_DEINE AUFGABE_.
Nenne bitte nur die Anzahl der Zeilen der Liste, in denen die Zeichenfolge „kern“ vorkommt. Groß- und Kleinschreibung wird dabei beachtet.

Einträge des Datensatzes:

_ _ _

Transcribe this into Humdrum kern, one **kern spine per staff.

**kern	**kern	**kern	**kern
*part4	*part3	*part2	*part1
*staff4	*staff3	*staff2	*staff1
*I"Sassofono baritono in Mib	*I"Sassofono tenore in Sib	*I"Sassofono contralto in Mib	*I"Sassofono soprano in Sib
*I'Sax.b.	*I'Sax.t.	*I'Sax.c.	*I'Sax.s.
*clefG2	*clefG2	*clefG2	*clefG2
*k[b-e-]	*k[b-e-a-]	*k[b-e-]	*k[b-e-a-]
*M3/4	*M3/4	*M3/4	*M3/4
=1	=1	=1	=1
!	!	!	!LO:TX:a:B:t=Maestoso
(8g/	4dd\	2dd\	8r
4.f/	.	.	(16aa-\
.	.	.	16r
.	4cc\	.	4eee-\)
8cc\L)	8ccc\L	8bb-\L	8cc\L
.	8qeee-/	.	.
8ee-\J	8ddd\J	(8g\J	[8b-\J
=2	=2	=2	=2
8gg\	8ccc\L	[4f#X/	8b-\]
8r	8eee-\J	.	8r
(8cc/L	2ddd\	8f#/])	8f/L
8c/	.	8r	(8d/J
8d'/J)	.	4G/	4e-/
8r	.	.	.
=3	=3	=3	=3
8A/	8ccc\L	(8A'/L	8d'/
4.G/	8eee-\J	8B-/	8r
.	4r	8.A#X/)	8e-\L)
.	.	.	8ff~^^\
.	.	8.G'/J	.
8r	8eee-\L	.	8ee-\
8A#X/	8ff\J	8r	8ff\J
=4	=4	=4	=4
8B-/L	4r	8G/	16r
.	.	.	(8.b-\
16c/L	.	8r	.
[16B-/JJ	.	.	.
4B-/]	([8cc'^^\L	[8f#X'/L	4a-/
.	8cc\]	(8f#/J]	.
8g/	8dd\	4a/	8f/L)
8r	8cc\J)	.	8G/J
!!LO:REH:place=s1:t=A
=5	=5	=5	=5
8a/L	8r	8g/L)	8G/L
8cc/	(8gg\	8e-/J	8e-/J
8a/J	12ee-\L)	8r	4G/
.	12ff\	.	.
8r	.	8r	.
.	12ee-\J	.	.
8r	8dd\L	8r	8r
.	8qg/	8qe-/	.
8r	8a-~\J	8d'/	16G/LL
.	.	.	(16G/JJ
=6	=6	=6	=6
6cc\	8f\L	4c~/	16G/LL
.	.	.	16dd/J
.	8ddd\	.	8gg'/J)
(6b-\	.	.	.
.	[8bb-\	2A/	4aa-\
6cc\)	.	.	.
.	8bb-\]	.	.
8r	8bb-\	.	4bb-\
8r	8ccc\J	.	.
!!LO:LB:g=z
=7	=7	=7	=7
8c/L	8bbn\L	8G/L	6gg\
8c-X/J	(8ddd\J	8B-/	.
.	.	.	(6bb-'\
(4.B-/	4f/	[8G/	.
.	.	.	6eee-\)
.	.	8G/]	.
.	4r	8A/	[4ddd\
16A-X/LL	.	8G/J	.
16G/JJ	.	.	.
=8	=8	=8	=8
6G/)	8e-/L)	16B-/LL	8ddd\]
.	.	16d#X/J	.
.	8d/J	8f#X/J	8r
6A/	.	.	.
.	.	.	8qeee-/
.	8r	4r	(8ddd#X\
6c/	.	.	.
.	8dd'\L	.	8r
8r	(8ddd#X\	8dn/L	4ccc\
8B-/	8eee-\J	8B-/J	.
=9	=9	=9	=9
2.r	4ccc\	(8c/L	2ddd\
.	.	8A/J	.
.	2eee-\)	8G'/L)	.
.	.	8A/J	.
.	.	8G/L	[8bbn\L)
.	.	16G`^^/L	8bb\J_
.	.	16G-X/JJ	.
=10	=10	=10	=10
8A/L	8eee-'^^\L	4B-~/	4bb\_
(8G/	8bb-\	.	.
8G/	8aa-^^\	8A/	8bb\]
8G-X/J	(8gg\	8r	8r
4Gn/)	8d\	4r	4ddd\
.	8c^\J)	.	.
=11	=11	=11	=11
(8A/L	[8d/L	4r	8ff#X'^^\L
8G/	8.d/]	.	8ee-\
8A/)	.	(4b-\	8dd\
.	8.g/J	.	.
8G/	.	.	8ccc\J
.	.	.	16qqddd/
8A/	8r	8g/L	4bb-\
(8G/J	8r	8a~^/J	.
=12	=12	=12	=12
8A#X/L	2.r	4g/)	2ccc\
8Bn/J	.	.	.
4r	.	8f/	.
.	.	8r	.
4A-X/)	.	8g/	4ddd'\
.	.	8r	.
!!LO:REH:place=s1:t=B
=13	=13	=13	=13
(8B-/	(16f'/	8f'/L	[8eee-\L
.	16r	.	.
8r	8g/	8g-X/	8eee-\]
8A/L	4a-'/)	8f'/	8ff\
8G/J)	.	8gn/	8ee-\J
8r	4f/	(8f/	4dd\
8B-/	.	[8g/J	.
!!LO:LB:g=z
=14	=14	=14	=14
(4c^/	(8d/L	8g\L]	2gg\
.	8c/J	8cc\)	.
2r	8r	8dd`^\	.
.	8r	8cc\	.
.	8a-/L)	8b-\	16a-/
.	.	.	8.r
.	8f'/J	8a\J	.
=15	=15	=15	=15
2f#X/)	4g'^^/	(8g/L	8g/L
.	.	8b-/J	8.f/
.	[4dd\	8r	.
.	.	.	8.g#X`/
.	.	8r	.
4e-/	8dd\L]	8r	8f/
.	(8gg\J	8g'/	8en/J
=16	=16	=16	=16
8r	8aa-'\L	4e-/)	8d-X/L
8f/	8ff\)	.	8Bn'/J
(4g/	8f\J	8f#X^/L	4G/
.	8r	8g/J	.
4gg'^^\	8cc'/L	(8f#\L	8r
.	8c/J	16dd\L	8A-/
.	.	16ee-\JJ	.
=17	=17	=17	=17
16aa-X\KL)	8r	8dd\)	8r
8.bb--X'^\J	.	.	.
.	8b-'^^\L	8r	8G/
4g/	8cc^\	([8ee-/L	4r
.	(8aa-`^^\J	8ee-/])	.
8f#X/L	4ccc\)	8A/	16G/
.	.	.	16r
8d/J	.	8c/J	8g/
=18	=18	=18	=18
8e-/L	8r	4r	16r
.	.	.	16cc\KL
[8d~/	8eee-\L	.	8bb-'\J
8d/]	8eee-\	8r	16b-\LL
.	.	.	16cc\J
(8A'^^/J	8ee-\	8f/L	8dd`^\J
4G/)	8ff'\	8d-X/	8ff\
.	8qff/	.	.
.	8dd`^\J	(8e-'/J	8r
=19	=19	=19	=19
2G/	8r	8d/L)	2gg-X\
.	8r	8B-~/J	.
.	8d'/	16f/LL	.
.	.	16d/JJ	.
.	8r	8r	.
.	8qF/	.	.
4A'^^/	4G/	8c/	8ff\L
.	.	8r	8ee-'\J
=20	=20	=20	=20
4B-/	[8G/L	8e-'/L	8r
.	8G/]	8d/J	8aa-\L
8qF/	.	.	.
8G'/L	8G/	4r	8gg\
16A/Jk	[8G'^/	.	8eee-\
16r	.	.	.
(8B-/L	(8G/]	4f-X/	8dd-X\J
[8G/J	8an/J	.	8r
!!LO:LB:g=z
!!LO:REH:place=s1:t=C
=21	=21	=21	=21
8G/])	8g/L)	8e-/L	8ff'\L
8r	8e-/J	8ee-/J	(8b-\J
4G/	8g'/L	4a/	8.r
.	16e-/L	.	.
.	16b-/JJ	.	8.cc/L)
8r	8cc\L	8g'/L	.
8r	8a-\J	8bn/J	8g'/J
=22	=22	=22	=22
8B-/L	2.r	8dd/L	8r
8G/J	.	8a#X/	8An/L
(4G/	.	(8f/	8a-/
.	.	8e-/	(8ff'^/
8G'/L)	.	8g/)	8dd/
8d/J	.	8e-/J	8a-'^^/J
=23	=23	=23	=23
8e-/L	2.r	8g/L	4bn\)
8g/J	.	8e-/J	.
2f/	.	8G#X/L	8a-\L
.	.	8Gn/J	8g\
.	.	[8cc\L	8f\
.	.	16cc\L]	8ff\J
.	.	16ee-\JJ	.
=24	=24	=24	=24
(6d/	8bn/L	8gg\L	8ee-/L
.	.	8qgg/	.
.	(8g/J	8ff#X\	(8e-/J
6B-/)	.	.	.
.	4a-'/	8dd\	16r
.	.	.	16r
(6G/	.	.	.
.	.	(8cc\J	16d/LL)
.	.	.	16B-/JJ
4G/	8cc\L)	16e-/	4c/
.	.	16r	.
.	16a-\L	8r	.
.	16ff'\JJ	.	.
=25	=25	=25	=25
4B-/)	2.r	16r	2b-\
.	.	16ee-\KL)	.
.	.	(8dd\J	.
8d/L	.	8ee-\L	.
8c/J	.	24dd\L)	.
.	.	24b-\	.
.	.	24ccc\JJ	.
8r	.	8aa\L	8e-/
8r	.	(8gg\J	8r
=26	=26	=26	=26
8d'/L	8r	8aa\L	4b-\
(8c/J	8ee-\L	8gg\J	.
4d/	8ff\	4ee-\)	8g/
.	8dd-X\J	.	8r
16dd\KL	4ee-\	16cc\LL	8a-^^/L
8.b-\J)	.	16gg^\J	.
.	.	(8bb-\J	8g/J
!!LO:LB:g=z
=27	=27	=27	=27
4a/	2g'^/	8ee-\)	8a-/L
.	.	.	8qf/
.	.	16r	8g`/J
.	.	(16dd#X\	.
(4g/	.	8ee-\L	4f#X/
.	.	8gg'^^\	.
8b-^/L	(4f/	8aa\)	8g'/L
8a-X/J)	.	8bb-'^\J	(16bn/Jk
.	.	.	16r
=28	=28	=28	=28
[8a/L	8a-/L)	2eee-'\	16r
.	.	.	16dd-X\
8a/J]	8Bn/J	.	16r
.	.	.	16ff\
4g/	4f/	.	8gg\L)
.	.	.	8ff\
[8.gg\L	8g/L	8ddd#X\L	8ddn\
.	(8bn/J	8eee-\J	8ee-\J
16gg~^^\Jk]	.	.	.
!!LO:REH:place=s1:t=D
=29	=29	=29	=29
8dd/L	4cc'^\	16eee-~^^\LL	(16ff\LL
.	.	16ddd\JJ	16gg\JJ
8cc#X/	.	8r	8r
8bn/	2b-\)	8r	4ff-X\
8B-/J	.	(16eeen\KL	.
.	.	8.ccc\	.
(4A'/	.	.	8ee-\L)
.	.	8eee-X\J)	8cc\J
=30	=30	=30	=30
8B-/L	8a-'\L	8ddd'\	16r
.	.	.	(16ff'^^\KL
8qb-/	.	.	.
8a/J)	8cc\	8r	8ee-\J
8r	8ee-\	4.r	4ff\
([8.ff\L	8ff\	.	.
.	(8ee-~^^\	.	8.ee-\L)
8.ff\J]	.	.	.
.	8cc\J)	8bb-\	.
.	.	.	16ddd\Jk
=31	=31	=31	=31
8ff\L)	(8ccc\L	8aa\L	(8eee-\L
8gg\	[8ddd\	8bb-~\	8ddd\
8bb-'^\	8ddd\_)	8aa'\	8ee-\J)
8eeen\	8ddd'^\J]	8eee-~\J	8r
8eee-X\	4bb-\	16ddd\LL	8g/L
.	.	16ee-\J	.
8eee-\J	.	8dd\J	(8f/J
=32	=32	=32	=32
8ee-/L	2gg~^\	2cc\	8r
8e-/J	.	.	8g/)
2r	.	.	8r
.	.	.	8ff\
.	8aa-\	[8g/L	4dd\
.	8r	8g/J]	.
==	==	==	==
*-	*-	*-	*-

_ _ _

_GELÖSTE AUFGABE_.
2